**Task instructions:** Below are some records. Repeat exactly the lines from the one containing "SD3 pin MOSI: none -> D10" through the final line.
Start of Recorded information
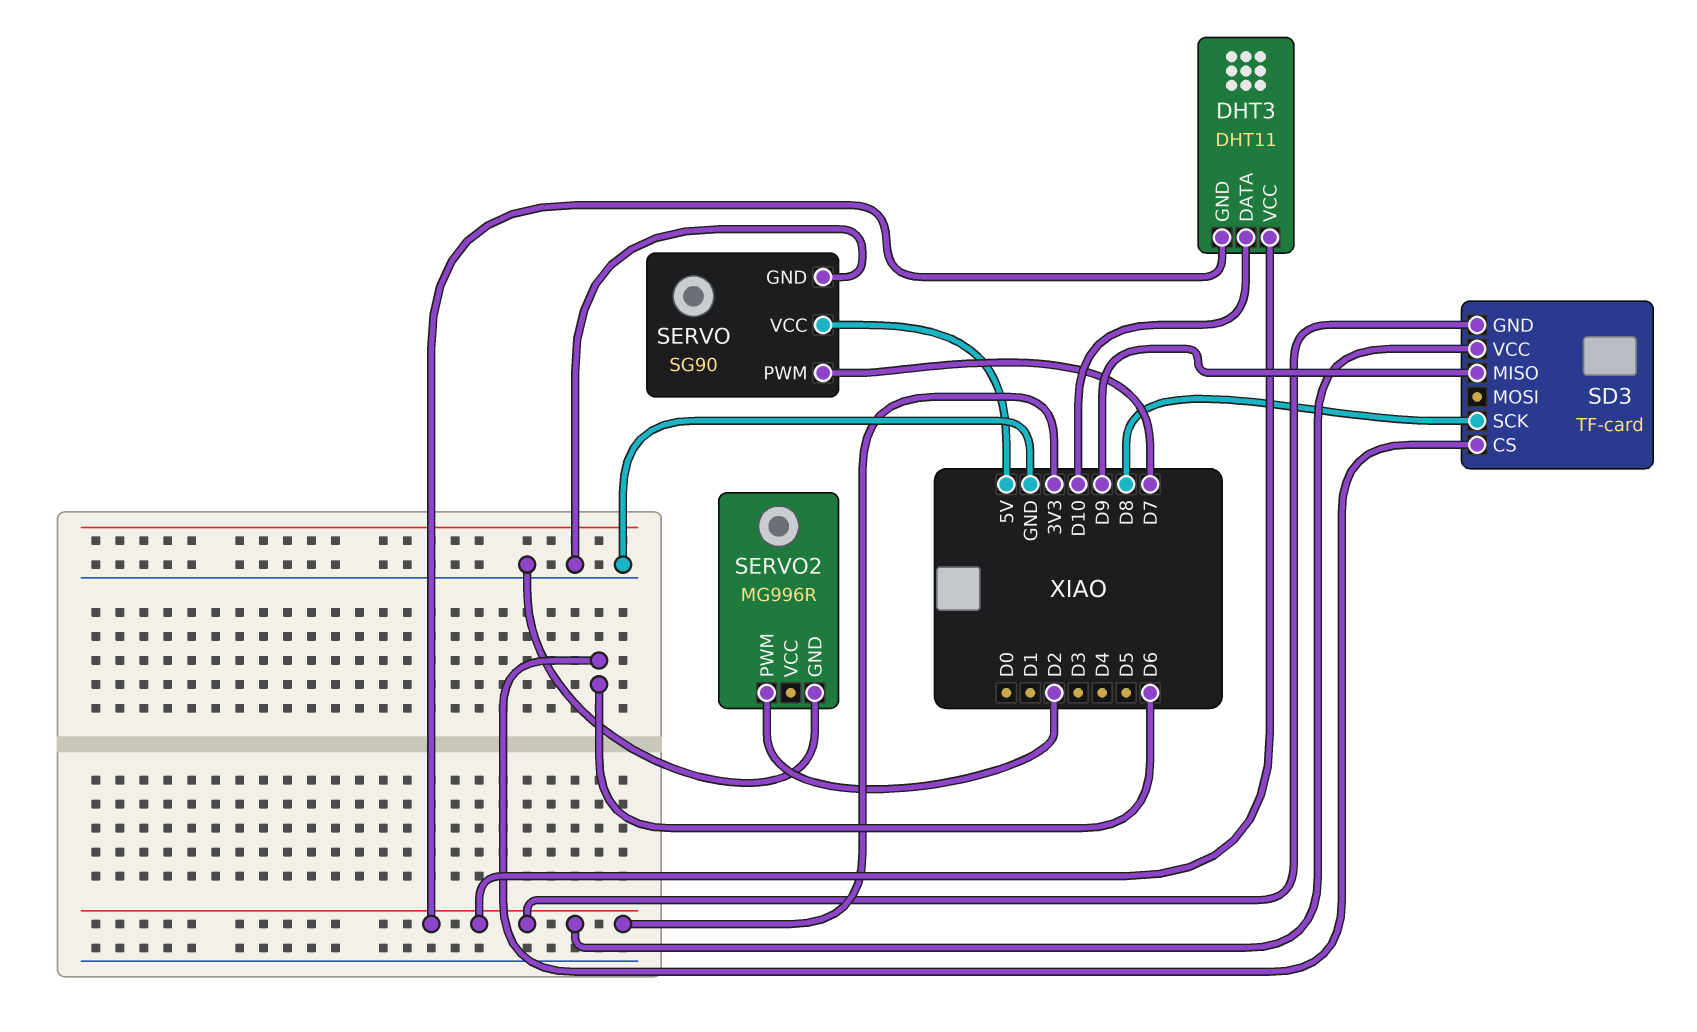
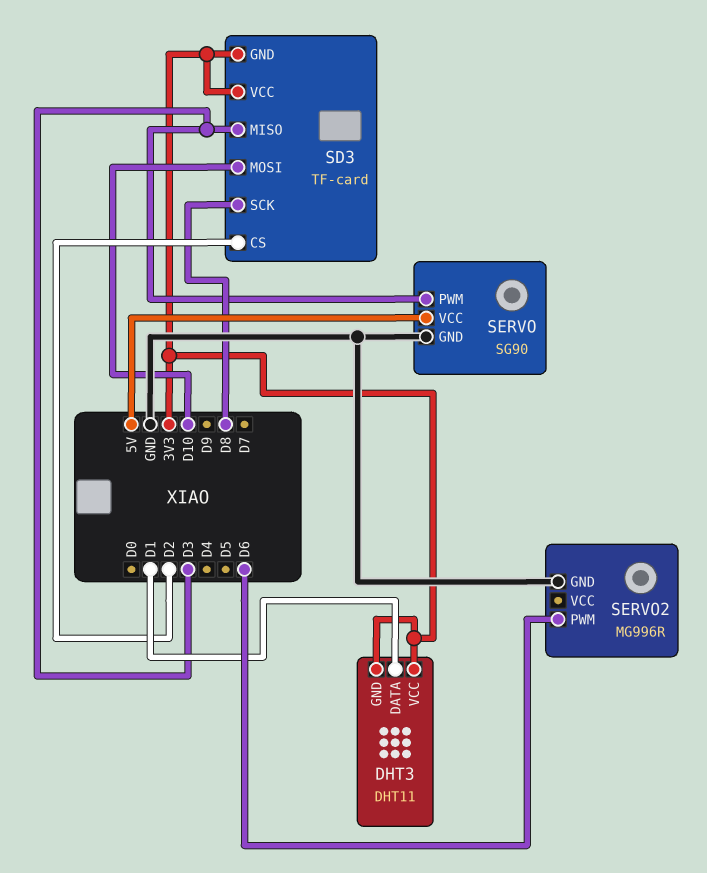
DHT3 pin DATA: D10 -> D1
SD3 pin CS: D6 -> D2
SD3 pin MISO: D9 -> D3
SD3 pin MOSI: none -> D10
SERVO pin PWM: D7 -> D3
SERVO2 pin PWM: D2 -> D6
End of Recorded information
**Result:**
SD3 pin MOSI: none -> D10
SERVO pin PWM: D7 -> D3
SERVO2 pin PWM: D2 -> D6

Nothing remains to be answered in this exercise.